## SET PROBLEM
List every row below that contains the string "kern", matching case exactly.
----- ENTRIES SHOWN
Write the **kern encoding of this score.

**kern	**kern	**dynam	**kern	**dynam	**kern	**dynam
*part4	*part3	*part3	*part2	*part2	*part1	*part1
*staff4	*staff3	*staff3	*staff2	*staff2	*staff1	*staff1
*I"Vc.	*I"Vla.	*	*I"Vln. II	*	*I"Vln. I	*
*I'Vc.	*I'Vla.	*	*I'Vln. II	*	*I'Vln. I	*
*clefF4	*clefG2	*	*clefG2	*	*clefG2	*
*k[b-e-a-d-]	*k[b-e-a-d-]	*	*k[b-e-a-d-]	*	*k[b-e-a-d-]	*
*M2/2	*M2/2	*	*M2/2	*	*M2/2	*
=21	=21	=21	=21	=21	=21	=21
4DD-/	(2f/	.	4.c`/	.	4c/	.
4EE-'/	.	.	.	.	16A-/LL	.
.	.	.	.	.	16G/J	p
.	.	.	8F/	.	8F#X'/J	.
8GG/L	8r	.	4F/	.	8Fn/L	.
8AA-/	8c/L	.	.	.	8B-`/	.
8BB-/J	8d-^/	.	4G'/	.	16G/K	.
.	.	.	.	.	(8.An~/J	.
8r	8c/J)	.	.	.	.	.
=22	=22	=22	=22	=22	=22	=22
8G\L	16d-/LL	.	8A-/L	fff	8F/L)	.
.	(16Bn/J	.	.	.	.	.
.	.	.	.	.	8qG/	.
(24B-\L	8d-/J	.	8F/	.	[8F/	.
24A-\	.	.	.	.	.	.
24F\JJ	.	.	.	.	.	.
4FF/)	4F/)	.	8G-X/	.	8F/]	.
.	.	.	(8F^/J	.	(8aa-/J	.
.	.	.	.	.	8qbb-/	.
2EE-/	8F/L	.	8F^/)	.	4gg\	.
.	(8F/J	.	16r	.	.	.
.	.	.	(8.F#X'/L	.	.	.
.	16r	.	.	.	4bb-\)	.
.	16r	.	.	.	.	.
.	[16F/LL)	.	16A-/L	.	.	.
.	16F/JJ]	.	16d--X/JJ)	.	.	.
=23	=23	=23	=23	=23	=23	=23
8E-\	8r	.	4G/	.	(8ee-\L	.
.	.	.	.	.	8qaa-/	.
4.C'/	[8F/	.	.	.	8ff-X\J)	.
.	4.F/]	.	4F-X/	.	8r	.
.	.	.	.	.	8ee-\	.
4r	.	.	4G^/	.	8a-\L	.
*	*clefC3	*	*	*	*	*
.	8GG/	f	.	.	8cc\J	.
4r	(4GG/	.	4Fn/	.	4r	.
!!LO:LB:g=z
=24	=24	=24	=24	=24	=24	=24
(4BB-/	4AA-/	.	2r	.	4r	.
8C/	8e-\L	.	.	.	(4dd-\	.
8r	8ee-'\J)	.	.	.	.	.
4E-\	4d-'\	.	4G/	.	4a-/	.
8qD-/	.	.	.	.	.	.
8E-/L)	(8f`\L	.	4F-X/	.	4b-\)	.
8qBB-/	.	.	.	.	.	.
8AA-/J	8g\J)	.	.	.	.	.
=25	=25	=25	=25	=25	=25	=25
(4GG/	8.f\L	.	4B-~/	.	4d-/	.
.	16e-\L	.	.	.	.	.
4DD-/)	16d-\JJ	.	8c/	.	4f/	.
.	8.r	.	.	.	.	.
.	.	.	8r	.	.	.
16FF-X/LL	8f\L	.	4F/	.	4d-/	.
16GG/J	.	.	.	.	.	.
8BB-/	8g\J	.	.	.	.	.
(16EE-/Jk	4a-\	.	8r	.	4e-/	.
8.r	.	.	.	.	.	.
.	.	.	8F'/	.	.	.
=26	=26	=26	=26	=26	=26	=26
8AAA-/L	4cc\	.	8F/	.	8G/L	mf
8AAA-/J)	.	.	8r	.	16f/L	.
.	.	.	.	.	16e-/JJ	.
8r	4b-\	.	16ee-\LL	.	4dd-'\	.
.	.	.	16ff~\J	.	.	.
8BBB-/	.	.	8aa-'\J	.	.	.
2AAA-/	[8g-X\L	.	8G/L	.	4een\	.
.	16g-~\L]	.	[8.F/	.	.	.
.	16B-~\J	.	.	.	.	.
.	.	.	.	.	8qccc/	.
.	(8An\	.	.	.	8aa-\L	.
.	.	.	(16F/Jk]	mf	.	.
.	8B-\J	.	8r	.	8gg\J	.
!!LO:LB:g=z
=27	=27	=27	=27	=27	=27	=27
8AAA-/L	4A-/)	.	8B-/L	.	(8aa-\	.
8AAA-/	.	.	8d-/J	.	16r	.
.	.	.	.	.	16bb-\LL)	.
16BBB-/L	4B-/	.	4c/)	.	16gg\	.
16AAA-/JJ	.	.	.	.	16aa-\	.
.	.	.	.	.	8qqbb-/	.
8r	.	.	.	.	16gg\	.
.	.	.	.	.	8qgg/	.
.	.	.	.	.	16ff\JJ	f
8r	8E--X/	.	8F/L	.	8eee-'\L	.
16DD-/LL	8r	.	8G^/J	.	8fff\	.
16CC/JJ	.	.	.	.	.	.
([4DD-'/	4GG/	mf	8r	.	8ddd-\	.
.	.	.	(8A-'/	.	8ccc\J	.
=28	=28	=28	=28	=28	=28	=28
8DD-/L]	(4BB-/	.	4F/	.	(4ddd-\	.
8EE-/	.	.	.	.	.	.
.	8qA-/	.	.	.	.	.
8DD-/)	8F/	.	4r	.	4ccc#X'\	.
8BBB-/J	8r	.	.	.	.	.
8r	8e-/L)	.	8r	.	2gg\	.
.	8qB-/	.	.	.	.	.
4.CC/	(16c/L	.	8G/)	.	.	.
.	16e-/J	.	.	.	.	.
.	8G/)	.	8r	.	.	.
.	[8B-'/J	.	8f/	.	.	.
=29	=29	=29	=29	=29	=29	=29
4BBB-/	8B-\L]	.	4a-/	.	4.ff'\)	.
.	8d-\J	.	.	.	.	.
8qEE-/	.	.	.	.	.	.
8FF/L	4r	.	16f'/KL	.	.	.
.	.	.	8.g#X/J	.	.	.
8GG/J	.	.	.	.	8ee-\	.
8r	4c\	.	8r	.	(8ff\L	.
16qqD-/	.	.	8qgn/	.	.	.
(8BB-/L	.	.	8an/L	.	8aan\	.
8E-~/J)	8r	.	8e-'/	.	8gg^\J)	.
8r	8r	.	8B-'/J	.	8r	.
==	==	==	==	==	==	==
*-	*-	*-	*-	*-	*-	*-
----------
## OUTPUT BELOW
Write the **kern encoding of this score.
**kern	**kern	**dynam	**kern	**dynam	**kern	**dynam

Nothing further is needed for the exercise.